_What to work on_: Reproduce word for word the part of the lines below that opens with the line containing "That is False." and closes with the line containing "30.63 meters apart.", including both of those lines.

* start Data listing *

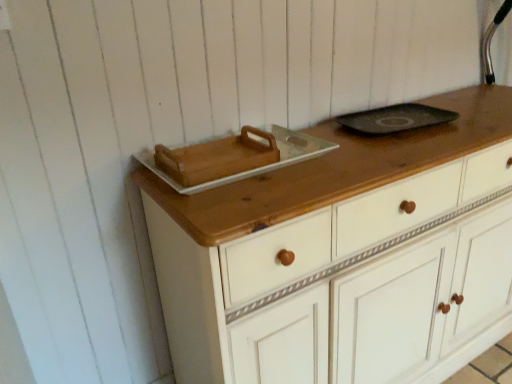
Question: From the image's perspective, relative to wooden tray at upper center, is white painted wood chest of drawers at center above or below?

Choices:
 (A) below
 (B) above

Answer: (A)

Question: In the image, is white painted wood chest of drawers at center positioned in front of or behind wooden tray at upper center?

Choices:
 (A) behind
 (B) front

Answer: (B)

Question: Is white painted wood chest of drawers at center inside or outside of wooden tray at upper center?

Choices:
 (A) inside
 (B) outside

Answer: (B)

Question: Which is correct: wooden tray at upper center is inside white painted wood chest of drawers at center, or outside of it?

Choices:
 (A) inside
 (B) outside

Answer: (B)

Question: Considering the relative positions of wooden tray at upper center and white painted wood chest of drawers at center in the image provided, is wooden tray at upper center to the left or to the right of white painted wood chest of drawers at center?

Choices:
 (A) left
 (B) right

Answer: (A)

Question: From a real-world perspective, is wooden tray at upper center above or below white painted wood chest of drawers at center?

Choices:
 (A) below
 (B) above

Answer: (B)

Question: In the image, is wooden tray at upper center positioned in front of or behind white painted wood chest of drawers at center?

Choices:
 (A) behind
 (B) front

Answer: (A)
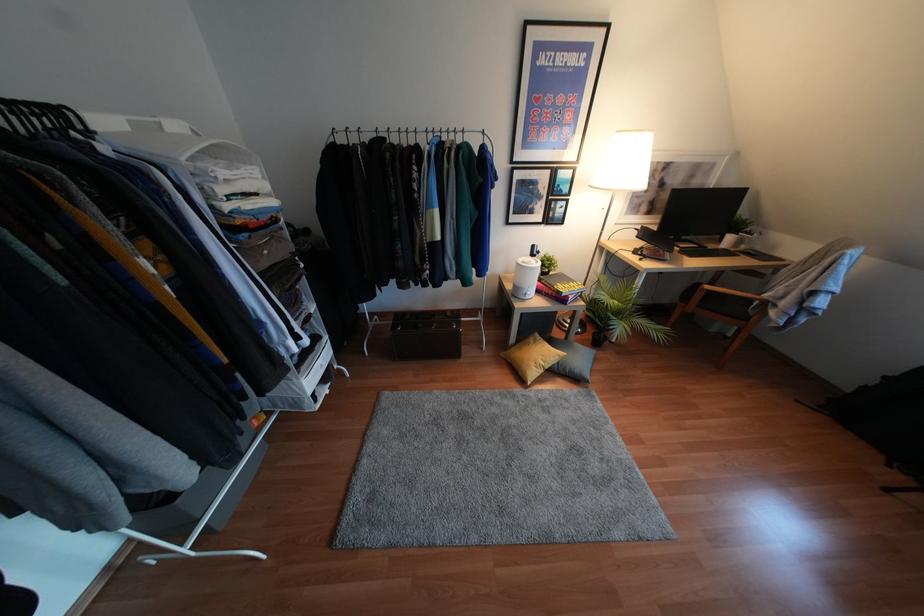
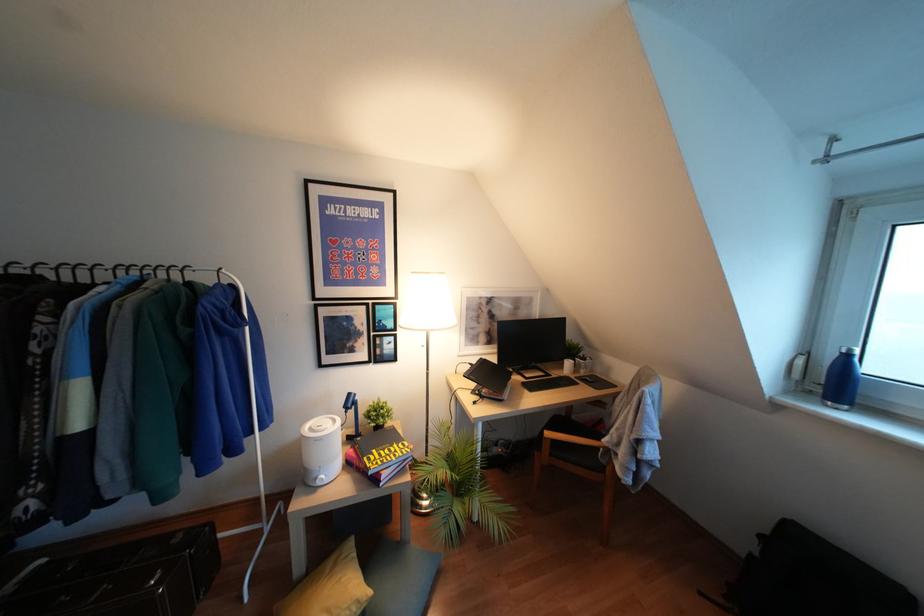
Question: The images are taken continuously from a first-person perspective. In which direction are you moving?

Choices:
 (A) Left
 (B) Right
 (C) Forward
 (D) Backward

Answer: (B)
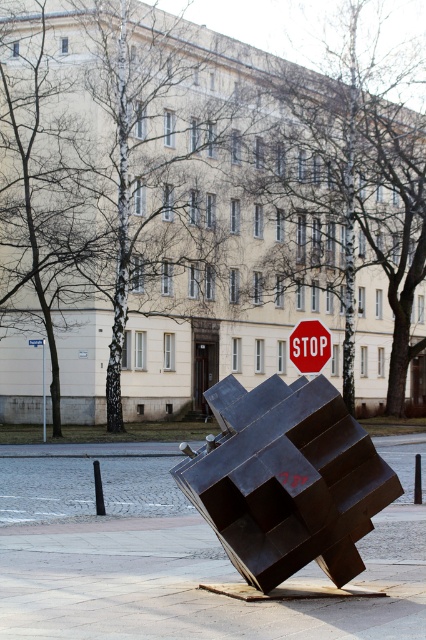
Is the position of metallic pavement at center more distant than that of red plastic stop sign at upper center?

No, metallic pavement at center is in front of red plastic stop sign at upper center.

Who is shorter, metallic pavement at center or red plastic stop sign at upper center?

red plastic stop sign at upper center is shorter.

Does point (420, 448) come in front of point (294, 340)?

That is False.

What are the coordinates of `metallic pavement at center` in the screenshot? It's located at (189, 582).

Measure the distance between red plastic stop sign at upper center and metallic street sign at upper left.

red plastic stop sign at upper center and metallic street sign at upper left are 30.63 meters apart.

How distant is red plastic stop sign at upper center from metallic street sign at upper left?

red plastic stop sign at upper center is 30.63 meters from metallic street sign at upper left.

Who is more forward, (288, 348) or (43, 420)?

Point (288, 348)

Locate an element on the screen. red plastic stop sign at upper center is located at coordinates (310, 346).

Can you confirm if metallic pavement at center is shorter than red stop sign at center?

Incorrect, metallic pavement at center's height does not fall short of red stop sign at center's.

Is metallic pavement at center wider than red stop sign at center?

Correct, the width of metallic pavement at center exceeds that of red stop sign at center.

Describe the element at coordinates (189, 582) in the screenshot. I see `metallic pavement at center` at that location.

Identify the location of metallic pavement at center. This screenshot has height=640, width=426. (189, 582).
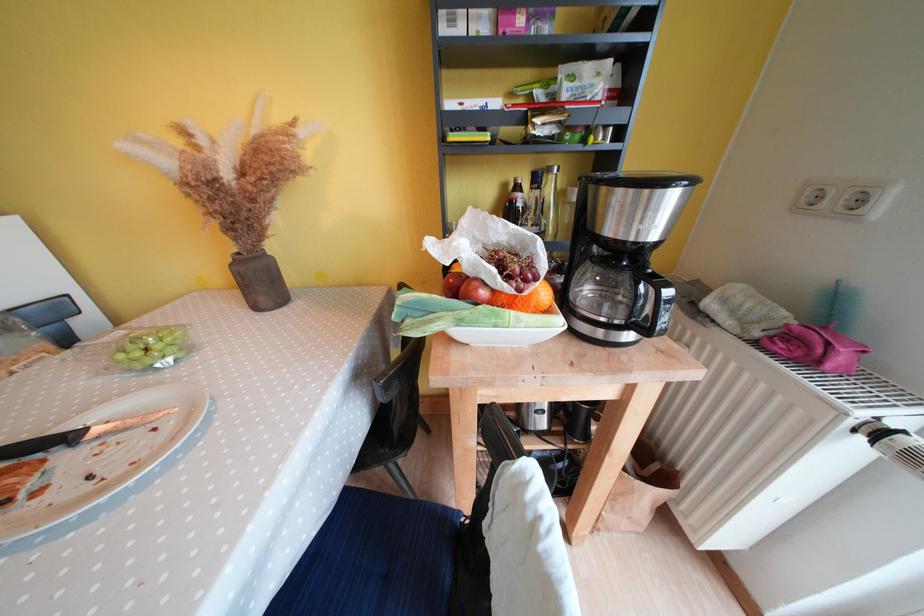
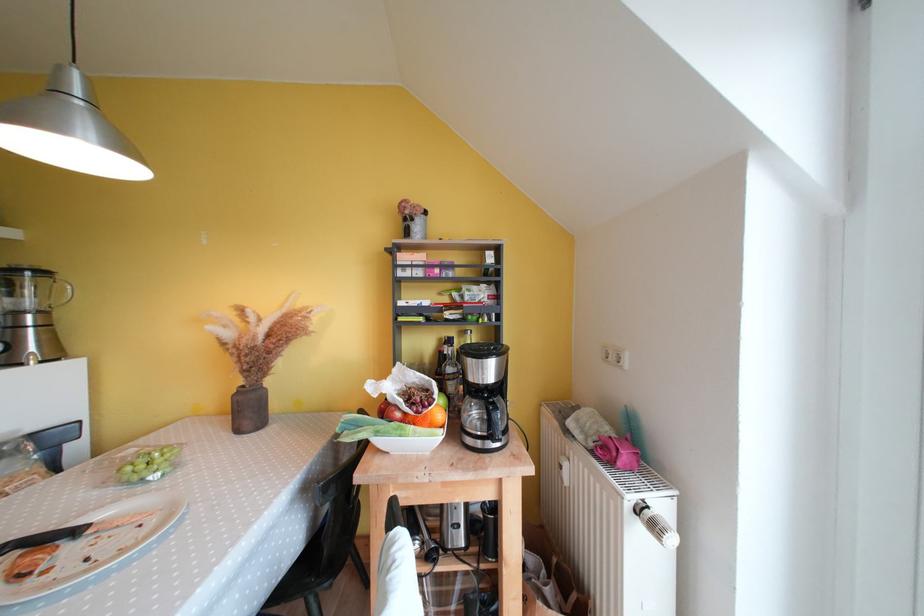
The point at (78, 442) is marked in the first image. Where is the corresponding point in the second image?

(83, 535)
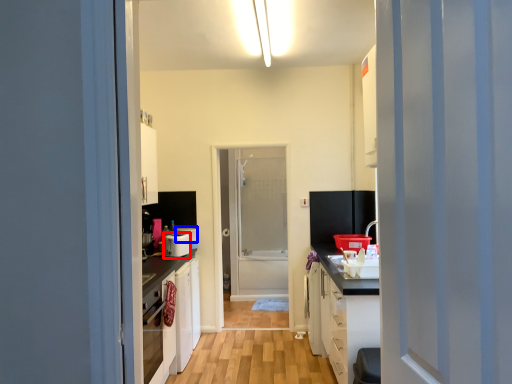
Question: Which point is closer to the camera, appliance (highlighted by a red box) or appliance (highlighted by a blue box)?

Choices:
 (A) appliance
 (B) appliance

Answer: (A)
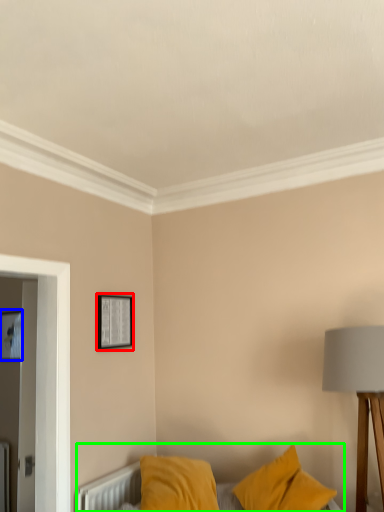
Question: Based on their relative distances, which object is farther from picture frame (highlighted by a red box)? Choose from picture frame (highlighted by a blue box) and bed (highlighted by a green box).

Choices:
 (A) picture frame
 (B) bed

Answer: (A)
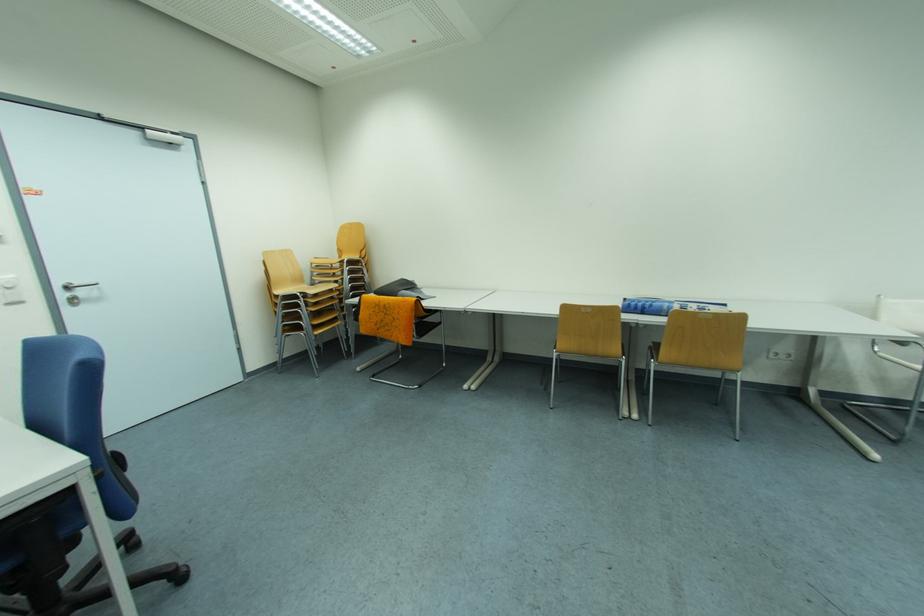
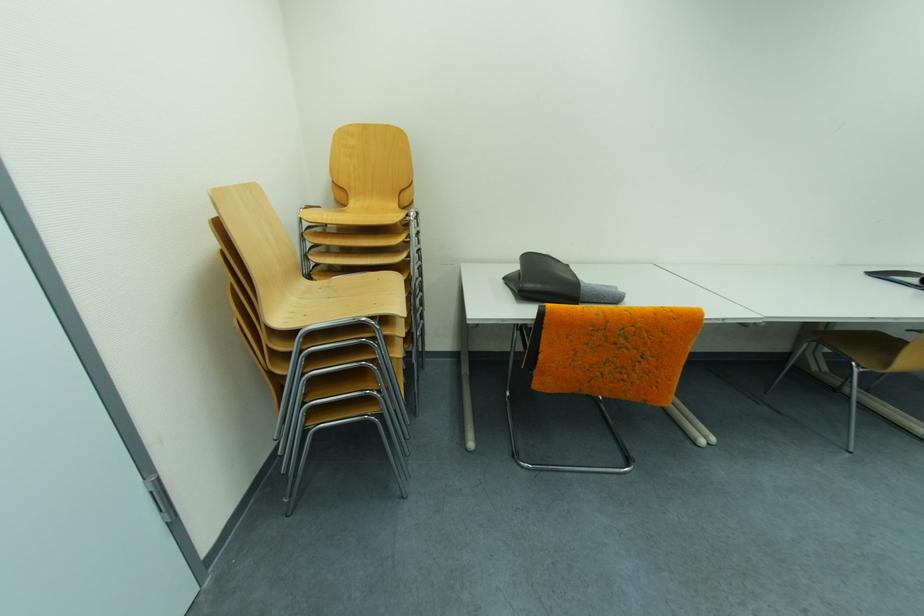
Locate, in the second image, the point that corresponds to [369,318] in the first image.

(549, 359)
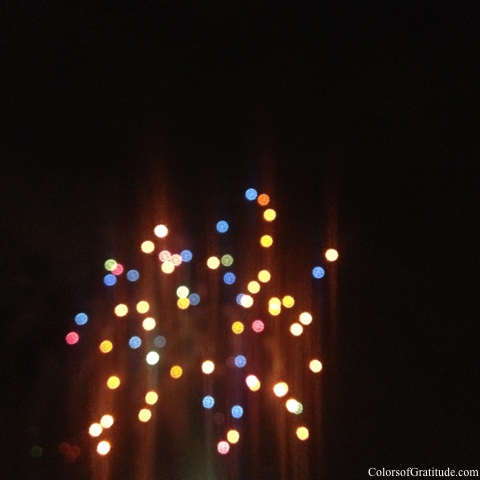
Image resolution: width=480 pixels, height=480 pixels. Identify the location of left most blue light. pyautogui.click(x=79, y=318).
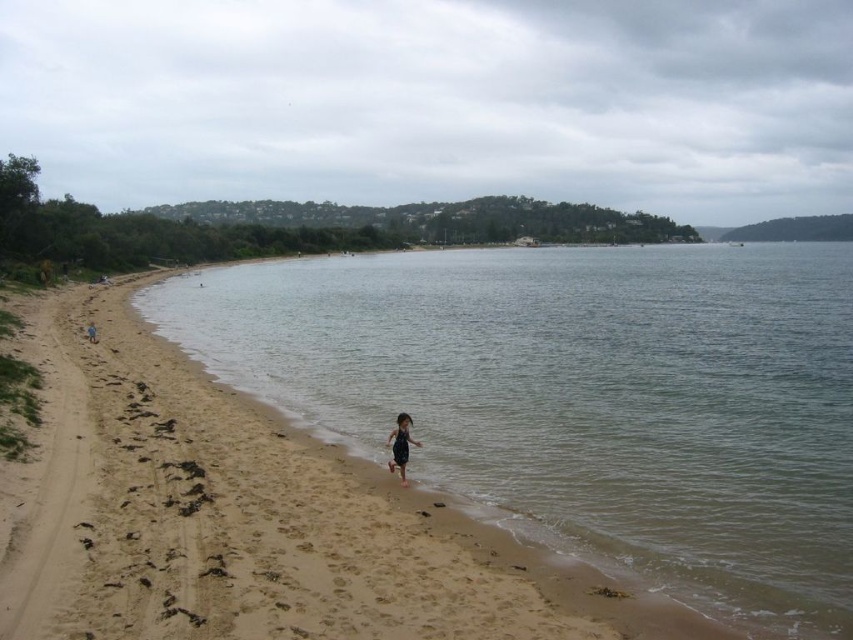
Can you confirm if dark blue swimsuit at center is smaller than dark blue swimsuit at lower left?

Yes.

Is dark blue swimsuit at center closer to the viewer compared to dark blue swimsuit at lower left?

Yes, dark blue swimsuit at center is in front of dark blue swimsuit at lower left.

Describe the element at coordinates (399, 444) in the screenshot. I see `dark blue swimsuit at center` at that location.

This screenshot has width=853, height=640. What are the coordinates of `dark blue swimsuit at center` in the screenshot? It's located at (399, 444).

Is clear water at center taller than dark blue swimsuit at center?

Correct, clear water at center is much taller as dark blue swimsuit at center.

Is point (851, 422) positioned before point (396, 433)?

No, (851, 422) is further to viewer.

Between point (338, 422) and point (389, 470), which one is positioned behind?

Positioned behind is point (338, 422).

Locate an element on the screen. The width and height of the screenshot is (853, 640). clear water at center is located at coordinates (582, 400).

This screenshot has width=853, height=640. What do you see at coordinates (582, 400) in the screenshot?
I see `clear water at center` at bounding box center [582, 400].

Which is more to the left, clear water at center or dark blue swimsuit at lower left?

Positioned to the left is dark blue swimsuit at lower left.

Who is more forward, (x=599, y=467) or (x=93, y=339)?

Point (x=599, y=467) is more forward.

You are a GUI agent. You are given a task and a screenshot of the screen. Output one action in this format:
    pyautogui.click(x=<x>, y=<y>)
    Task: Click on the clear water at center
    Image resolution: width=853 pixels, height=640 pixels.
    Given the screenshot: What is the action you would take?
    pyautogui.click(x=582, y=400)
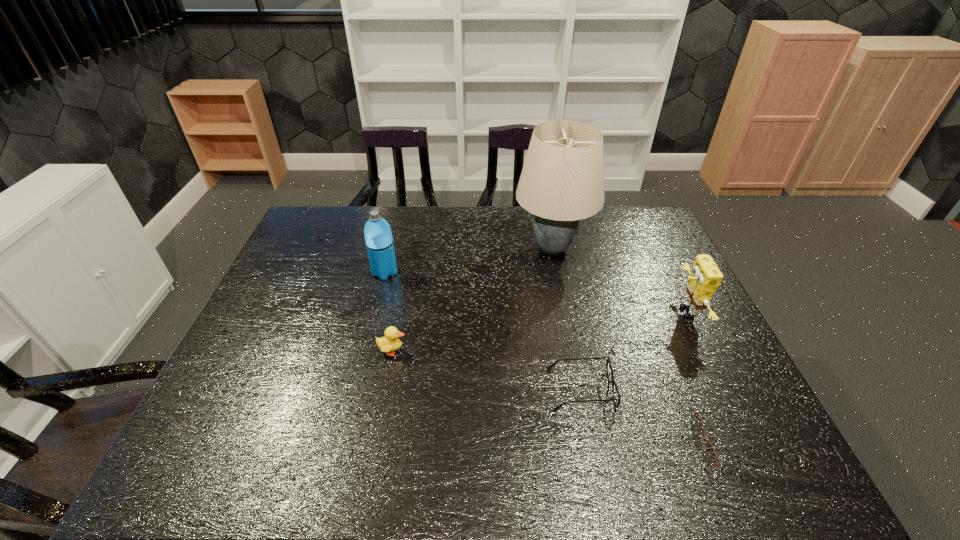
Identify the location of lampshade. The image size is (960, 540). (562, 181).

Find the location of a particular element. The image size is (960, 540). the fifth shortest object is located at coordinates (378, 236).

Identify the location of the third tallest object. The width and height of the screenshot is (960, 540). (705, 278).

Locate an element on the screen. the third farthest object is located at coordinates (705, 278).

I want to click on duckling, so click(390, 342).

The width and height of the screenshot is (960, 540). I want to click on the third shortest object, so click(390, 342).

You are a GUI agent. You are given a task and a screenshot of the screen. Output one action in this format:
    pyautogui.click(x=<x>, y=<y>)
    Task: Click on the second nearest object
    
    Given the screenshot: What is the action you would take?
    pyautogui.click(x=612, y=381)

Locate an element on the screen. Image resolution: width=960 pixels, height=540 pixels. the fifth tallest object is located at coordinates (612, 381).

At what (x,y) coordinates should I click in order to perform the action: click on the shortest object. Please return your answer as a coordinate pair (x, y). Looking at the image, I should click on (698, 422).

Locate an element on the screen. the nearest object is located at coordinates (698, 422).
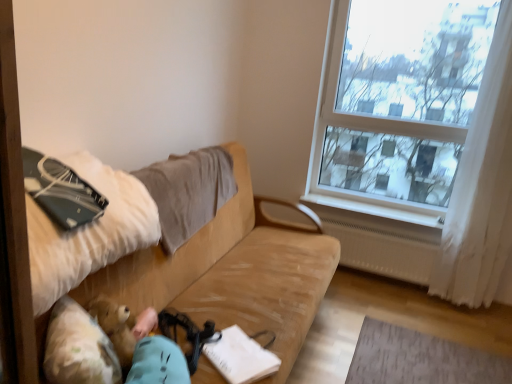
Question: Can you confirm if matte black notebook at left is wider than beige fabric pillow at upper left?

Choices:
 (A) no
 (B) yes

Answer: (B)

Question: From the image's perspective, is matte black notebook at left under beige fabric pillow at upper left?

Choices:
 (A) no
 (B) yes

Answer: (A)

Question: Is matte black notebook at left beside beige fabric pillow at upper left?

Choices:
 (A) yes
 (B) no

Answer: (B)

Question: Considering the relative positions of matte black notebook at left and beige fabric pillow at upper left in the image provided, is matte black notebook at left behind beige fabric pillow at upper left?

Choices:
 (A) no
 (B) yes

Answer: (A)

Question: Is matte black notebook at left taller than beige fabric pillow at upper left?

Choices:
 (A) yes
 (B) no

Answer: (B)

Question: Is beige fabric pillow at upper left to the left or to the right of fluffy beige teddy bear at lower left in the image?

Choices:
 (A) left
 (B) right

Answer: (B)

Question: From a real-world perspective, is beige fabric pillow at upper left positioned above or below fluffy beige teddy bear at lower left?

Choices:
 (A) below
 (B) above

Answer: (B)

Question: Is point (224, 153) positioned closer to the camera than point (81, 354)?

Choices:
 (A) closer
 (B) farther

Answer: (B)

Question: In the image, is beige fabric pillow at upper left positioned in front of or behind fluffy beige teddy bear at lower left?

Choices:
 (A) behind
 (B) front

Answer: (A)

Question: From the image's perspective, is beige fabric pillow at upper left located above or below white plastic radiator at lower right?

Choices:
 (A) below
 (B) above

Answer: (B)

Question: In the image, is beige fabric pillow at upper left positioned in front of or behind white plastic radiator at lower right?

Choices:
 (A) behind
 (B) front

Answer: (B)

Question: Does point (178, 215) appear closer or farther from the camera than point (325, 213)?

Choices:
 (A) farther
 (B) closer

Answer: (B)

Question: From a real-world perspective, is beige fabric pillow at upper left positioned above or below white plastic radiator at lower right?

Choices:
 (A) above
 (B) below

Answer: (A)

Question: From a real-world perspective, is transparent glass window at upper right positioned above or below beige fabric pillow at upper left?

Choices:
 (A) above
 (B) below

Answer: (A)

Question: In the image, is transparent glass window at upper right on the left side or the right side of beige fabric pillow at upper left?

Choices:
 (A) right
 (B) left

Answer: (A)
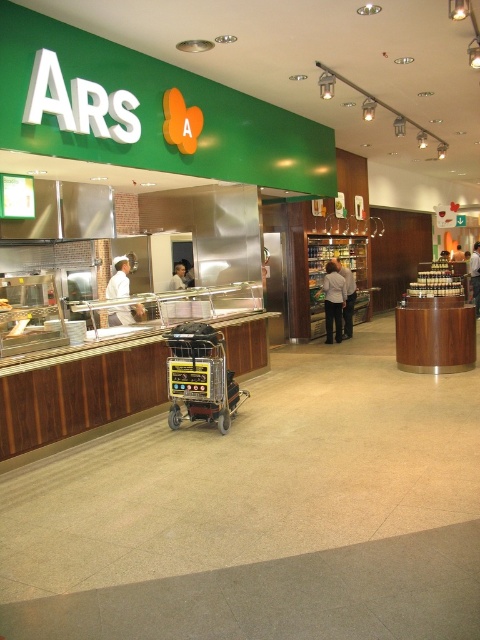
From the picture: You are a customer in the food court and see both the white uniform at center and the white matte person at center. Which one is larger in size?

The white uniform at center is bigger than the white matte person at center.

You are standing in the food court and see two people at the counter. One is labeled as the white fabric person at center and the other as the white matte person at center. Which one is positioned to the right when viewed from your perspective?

* end Data listing *

_Task response_:
That is False.

What are the coordinates of `metallic pavement at center` in the screenshot? It's located at (189, 582).

Measure the distance between red plastic stop sign at upper center and metallic street sign at upper left.

red plastic stop sign at upper center and metallic street sign at upper left are 30.63 meters apart.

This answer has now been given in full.